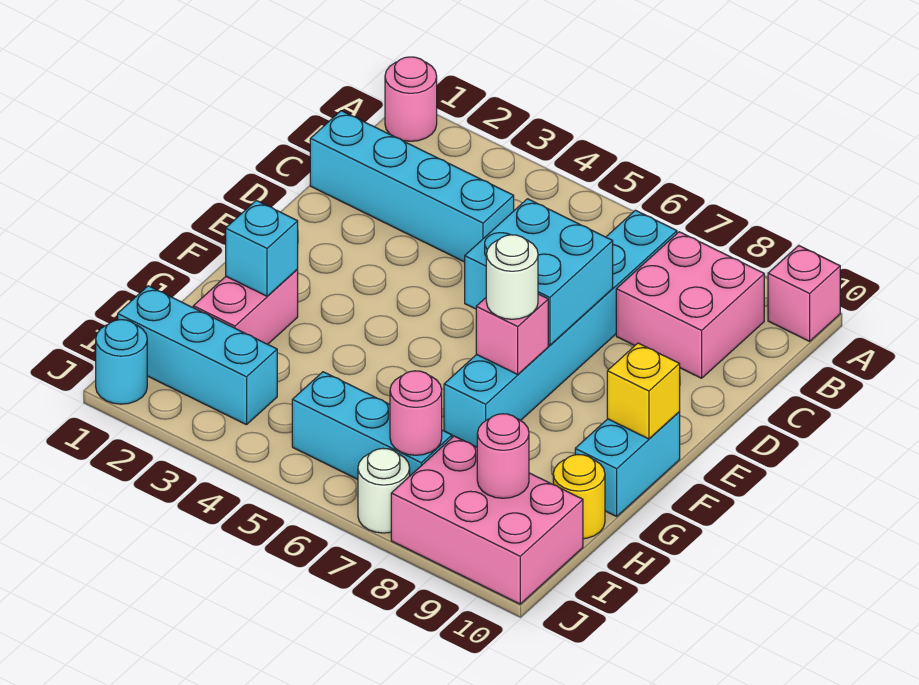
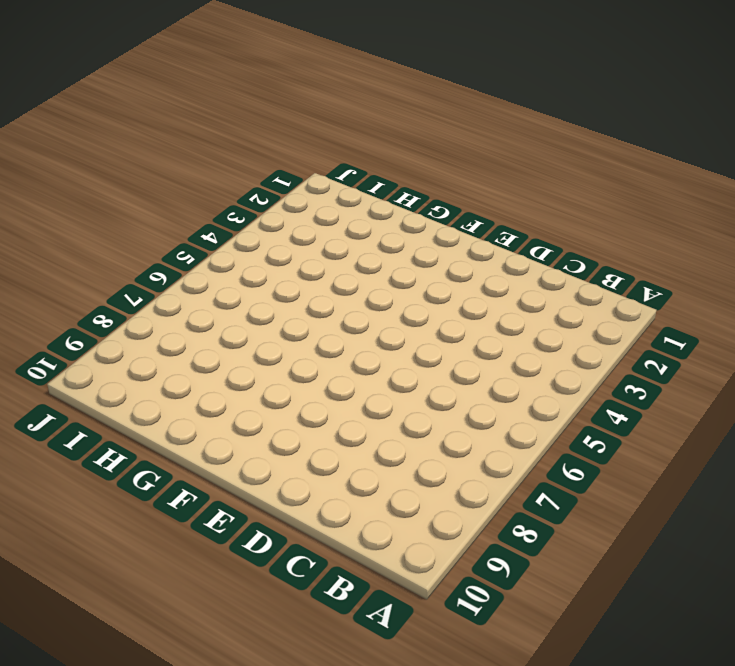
none -> pink round brick A1 level 1
none -> pink brick A10 level 1
none -> cyan brick B7:G7 level 1

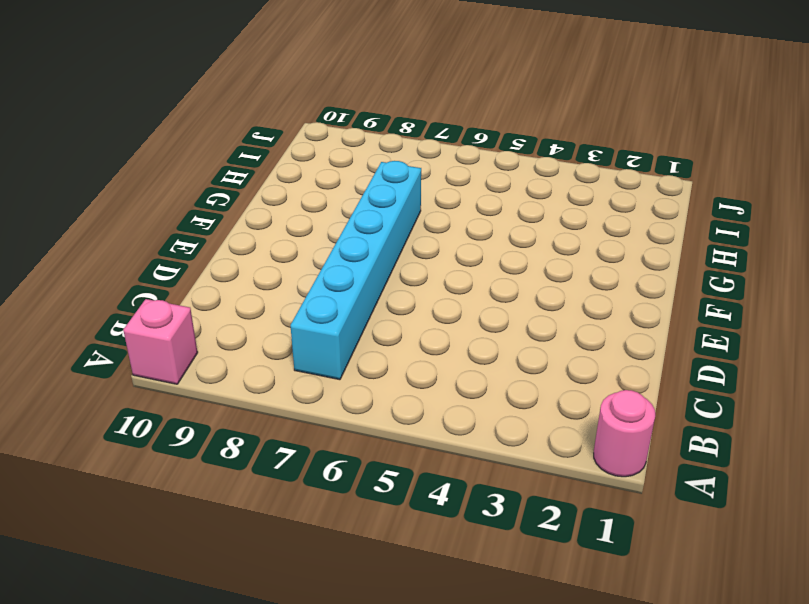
none -> pink brick B8:C9 level 1
none -> cyan brick C1:C4 level 1
none -> cyan brick F10:G10 level 1

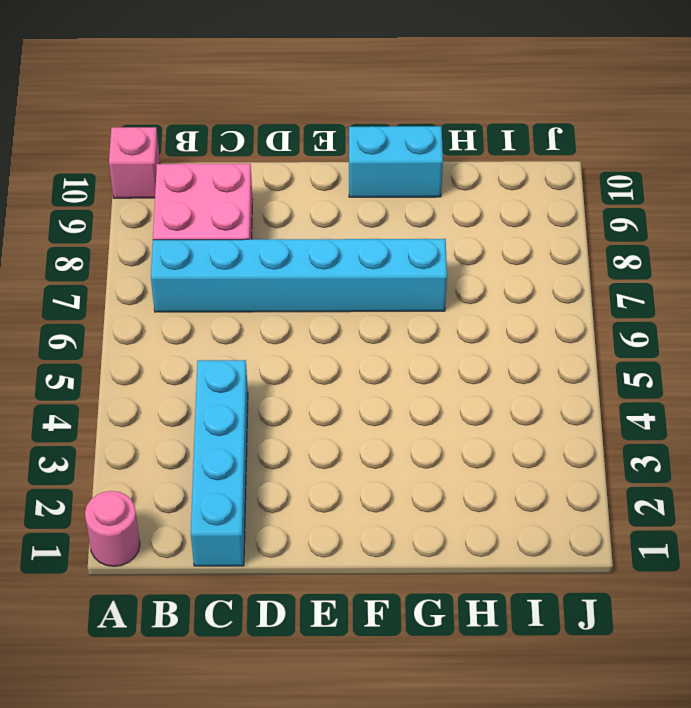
none -> pink brick G2:H2 level 1
none -> yellow round brick H10 level 1
none -> cyan brick I1:I3 level 1

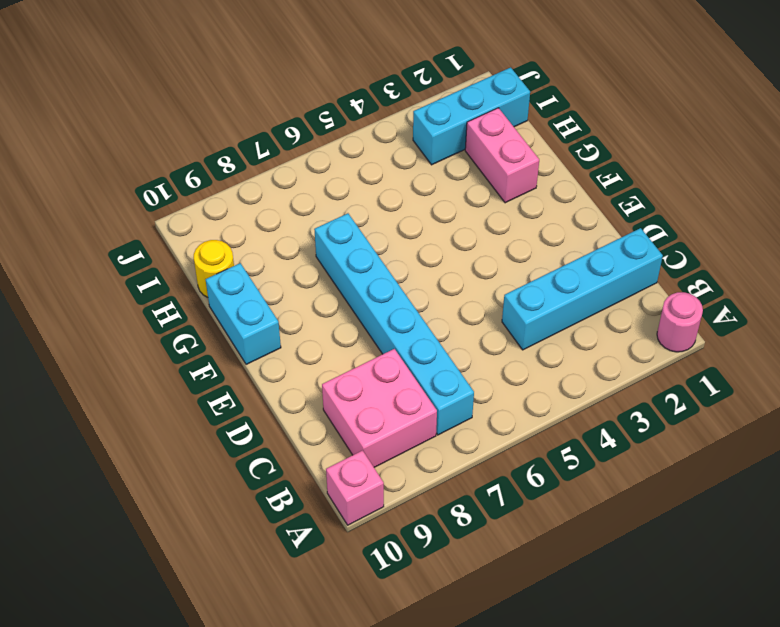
none -> cyan brick I5:I7 level 1
none -> pink brick I8:J10 level 1
none -> cyan round brick J1 level 1

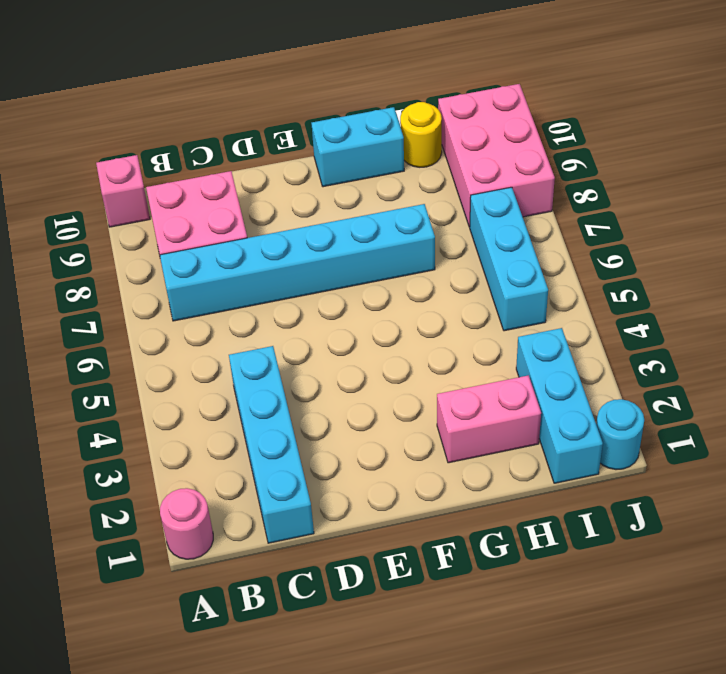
none -> white round brick J7 level 1
none -> cyan brick D6:E7 level 2
none -> pink brick F7 level 2

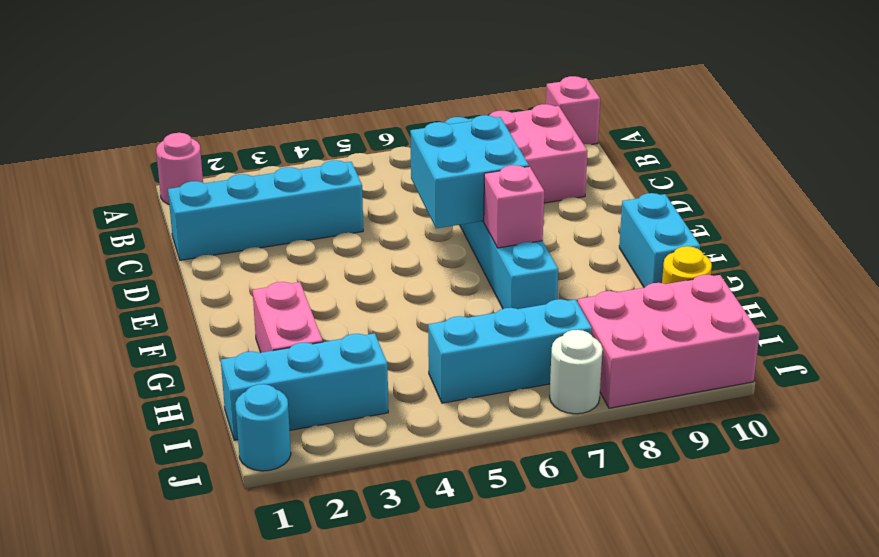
none -> yellow brick F10 level 2
none -> cyan brick G2 level 2
none -> pink round brick I7 level 2

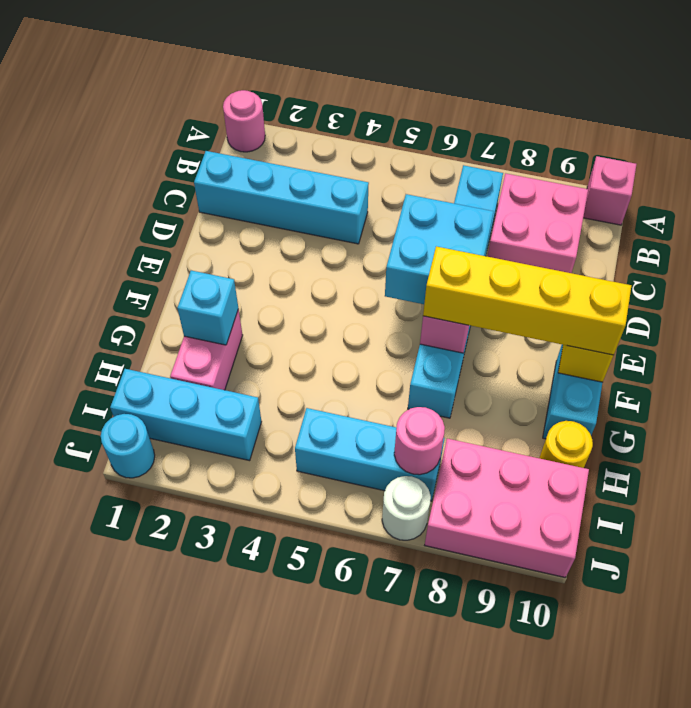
yellow brick F7:F10 level 3 -> white round brick F7 level 3
none -> pink round brick I9 level 2

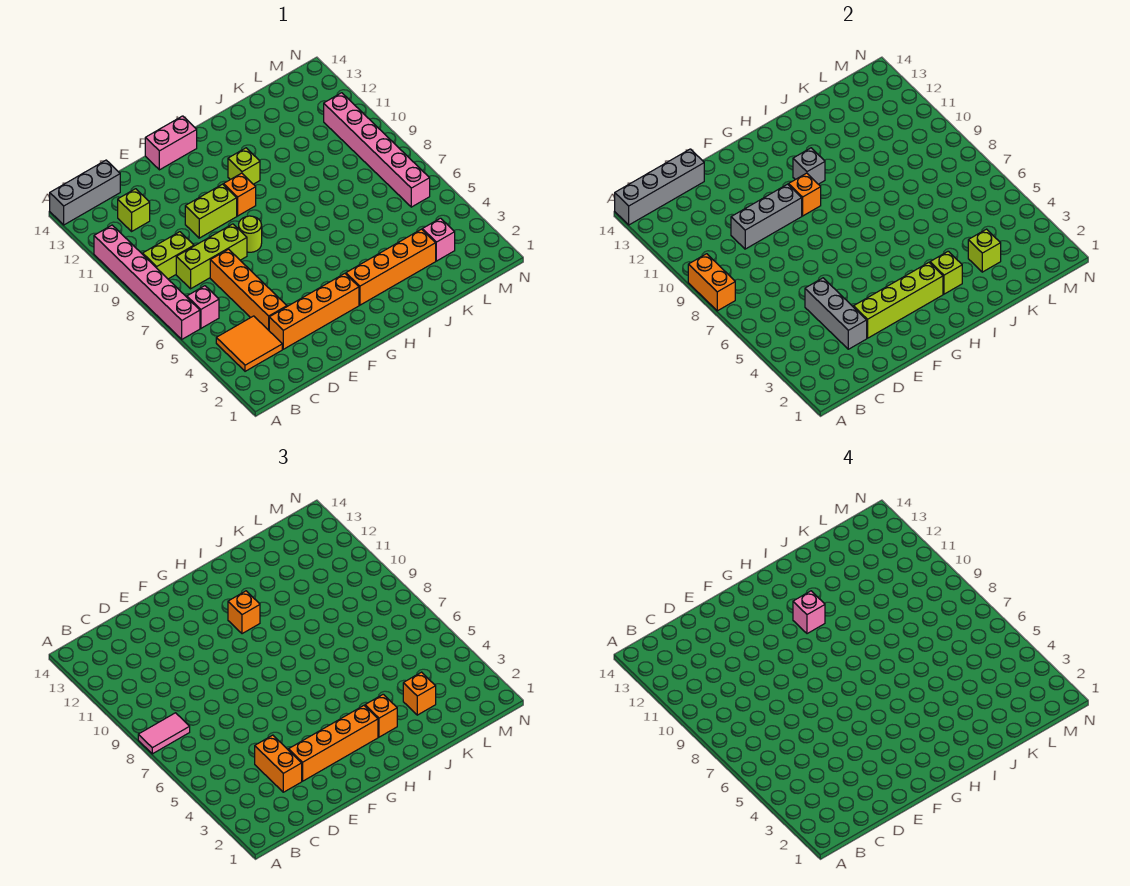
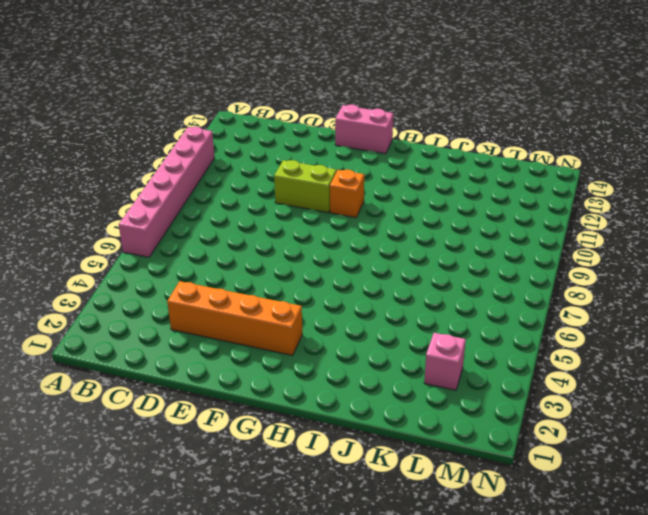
none -> grey brick A14:C14 level 1
none -> orange tile B3:C4 level 1
none -> pink brick B6 level 1
none -> lime brick B9:C9 level 1

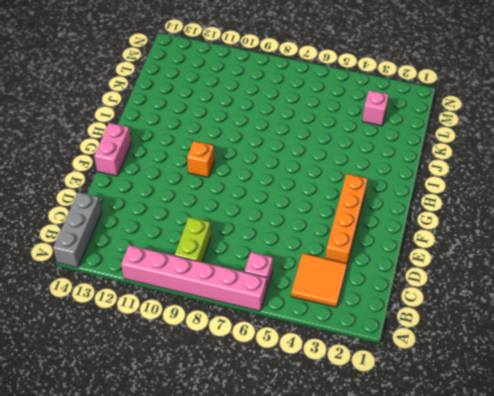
none -> lime brick C8:E8 level 1
none -> lime brick C12 level 1
none -> orange brick D4:D7 level 1
none -> lime brick E10:F10 level 1

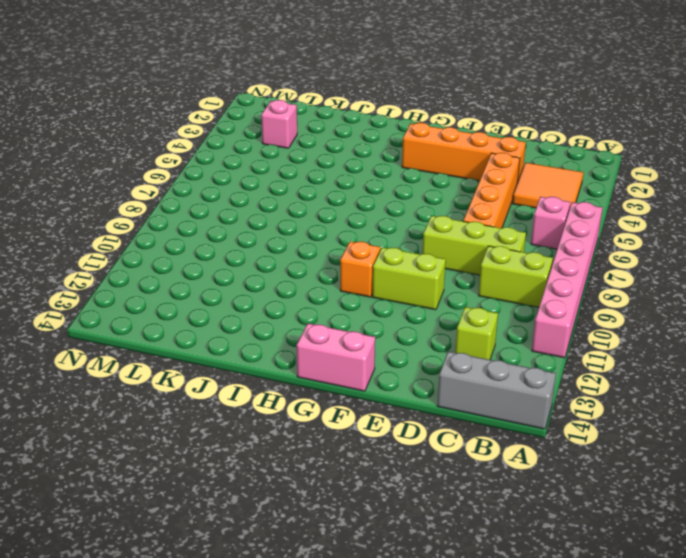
none -> lime round brick F8 level 1
none -> orange brick H3:K3 level 1
none -> lime brick H11 level 1
none -> pink brick M6:M11 level 1

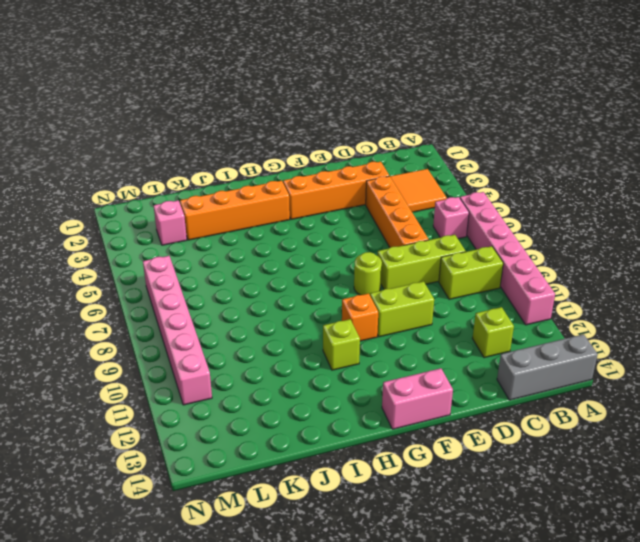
none -> orange brick A8:A9 level 2
none -> grey brick A14:D14 level 2
none -> grey brick D3:D5 level 2
none -> grey brick D10:F10 level 2

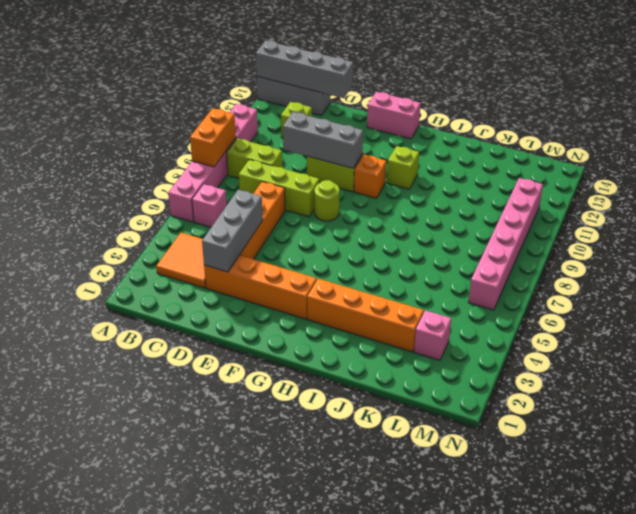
none -> lime brick E3:H3 level 2
none -> orange brick G10 level 2
none -> grey brick H11 level 2
none -> lime brick I3 level 2

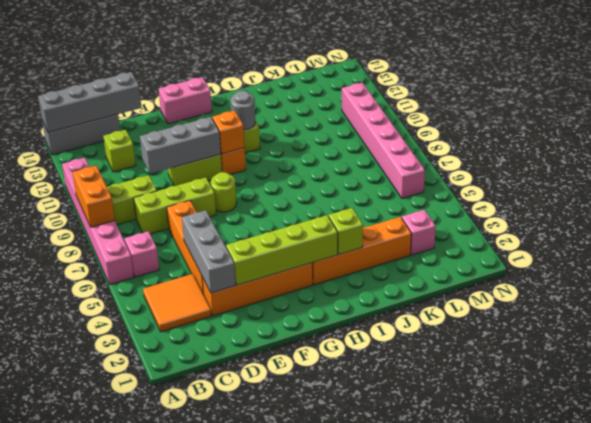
grey round brick H11 level 2 -> grey brick H11 level 2
none -> lime brick K3 level 2
none -> pink tile A8:B8 level 3
none -> orange brick D3:D4 level 3
none -> orange brick E3:H3 level 3

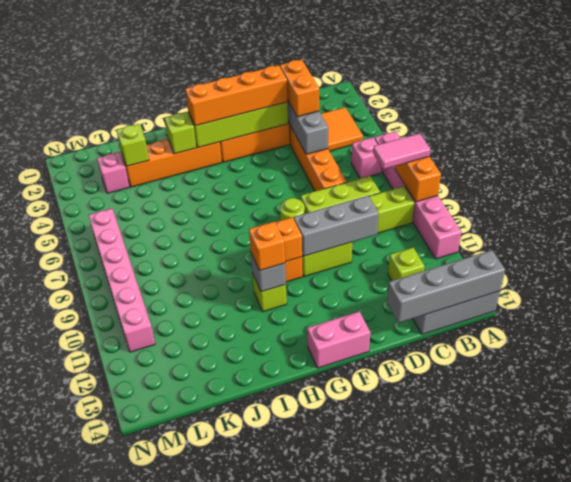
none -> orange brick I3 level 3
none -> orange brick K3 level 3
none -> pink brick H11 level 4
+ + + + + + +
EXERCISE INSTRUCTIONS >> Only the lines with the string "tile" are wanted; pick them out of the records above and copy them.

TASK OUTPUT >>
none -> orange tile B3:C4 level 1
none -> pink tile A8:B8 level 3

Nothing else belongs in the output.